Data shown »
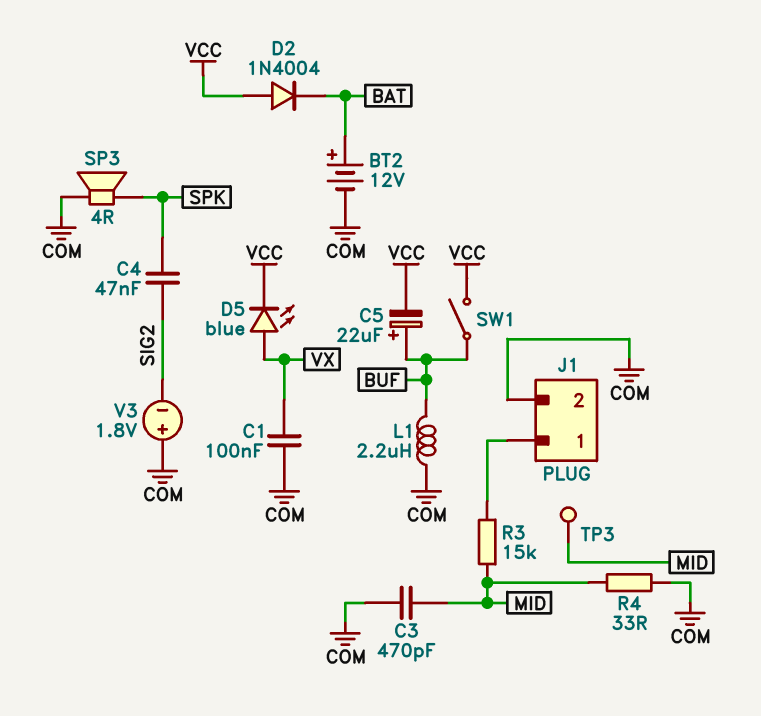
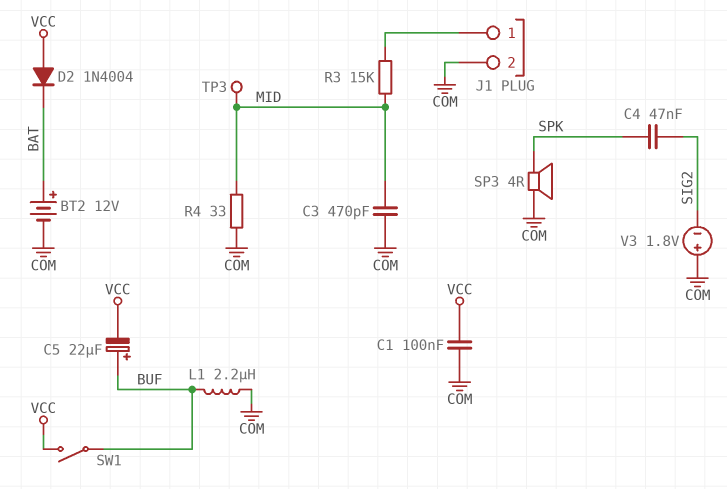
C1: 100nF (COM, VX) -> 100nF (COM, VCC)
D5: LED blue (A VX, K VCC) -> none

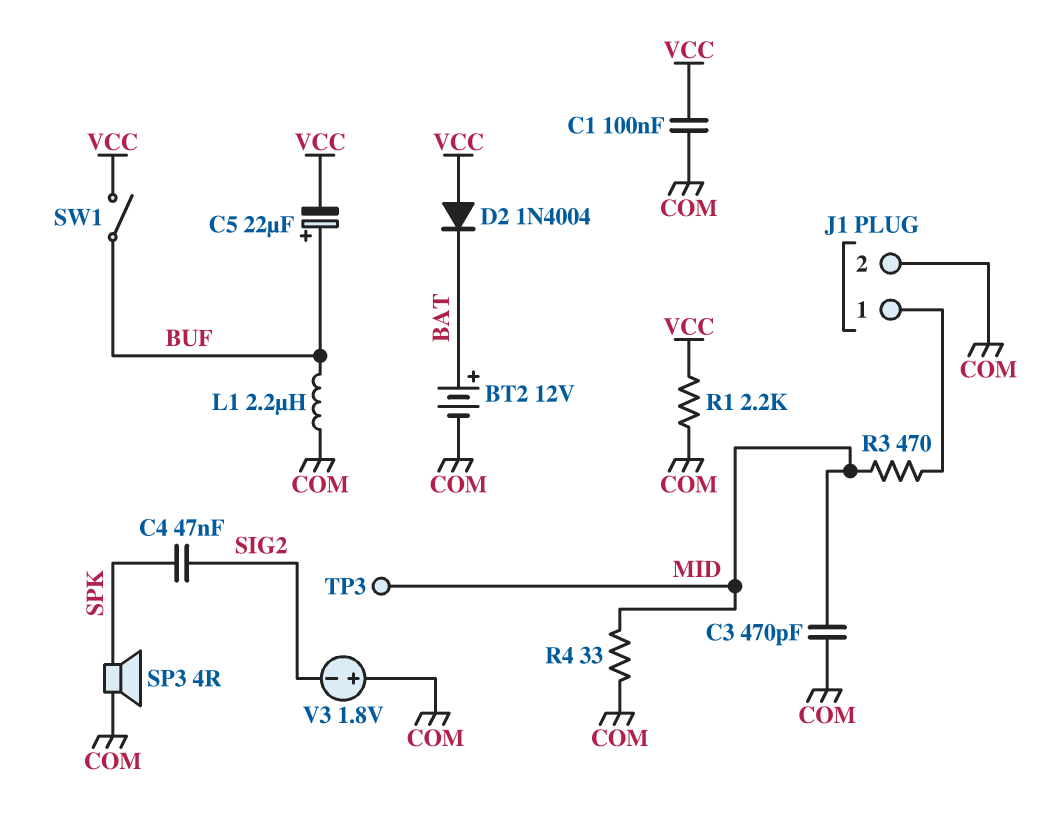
R1: none -> 2.2k (COM, VCC)
R3: 15k (J1/1, MID) -> 470 (J1/1, MID)

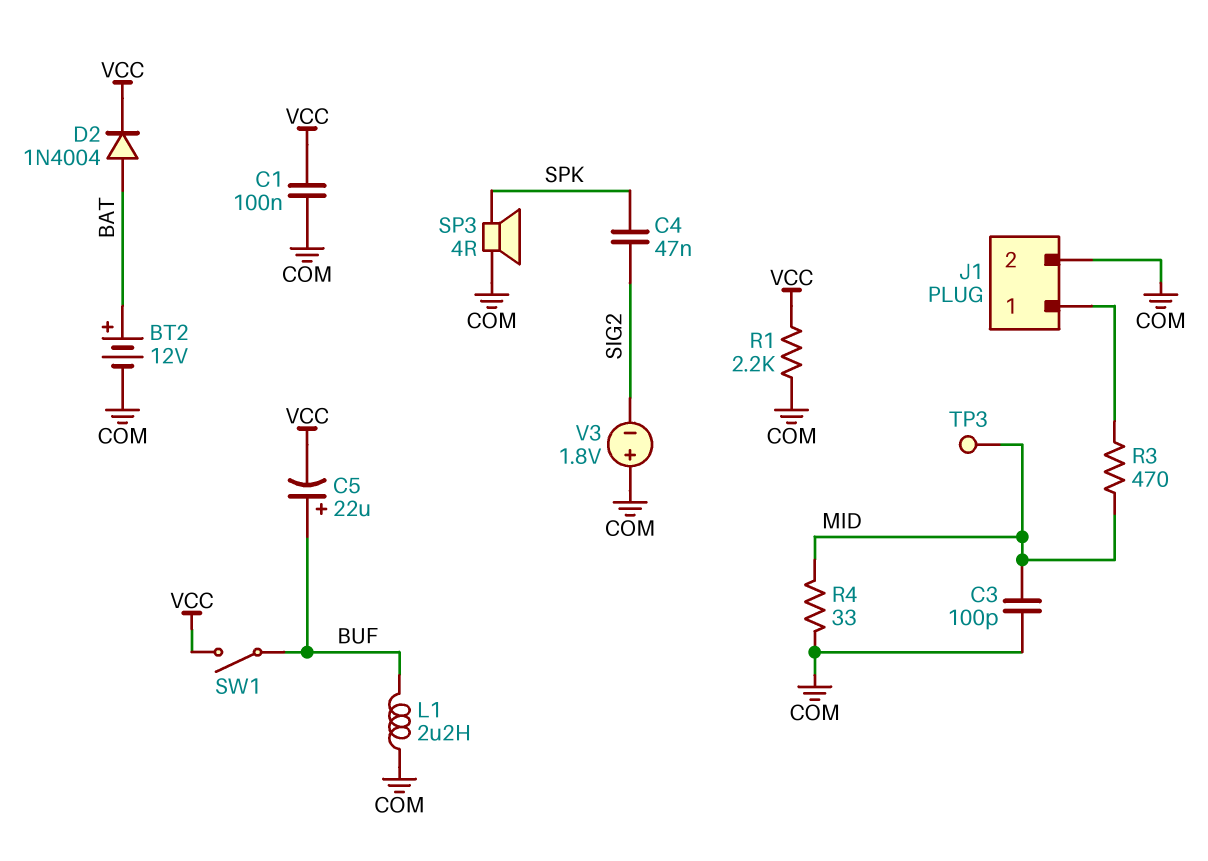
C3: 470pF (COM, MID) -> 100pF (COM, MID)
D2: diode 1N4004 (A VCC, K BAT) -> diode 1N4004 (A BAT, K VCC)

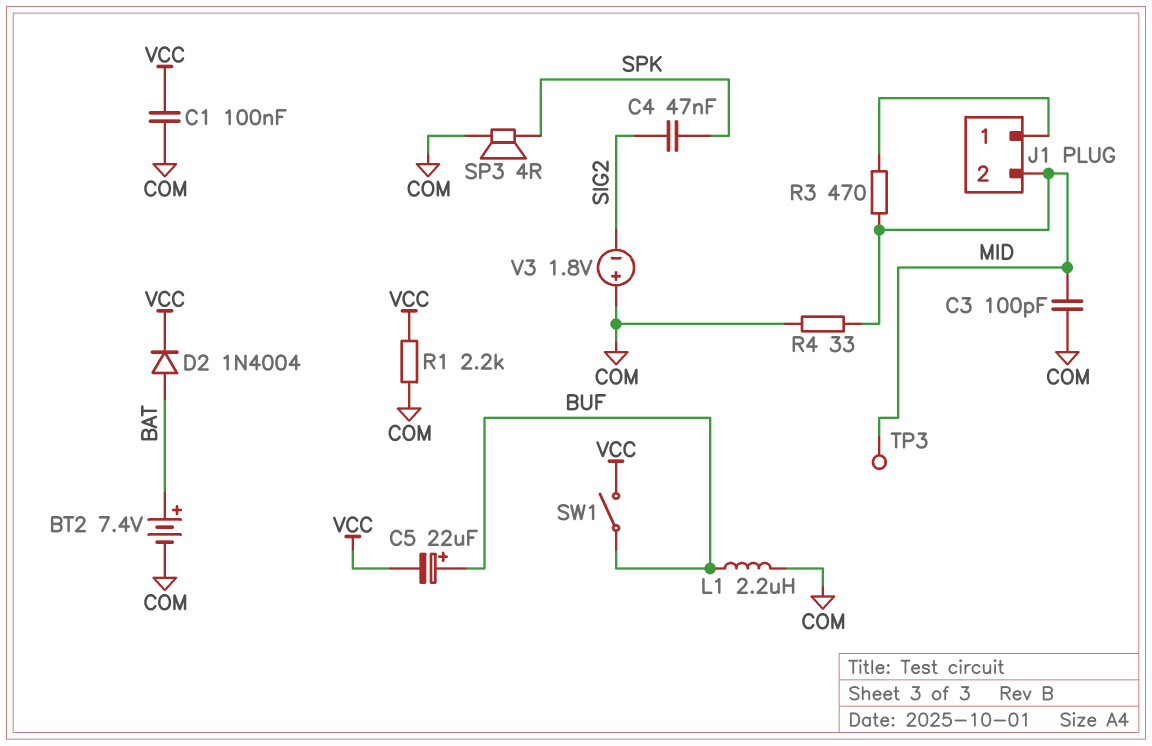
BT2: 12V (plus BAT, minus COM) -> 7.4V (plus BAT, minus COM)
J1 pin 2: COM -> MID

Task details » Produce the full material again verbatim, with the pictures dropped.

Exercise solution »
C1: 100nF (COM, VX) -> 100nF (COM, VCC)
D5: LED blue (A VX, K VCC) -> none

R1: none -> 2.2k (COM, VCC)
R3: 15k (J1/1, MID) -> 470 (J1/1, MID)

C3: 470pF (COM, MID) -> 100pF (COM, MID)
D2: diode 1N4004 (A VCC, K BAT) -> diode 1N4004 (A BAT, K VCC)

BT2: 12V (plus BAT, minus COM) -> 7.4V (plus BAT, minus COM)
J1 pin 2: COM -> MID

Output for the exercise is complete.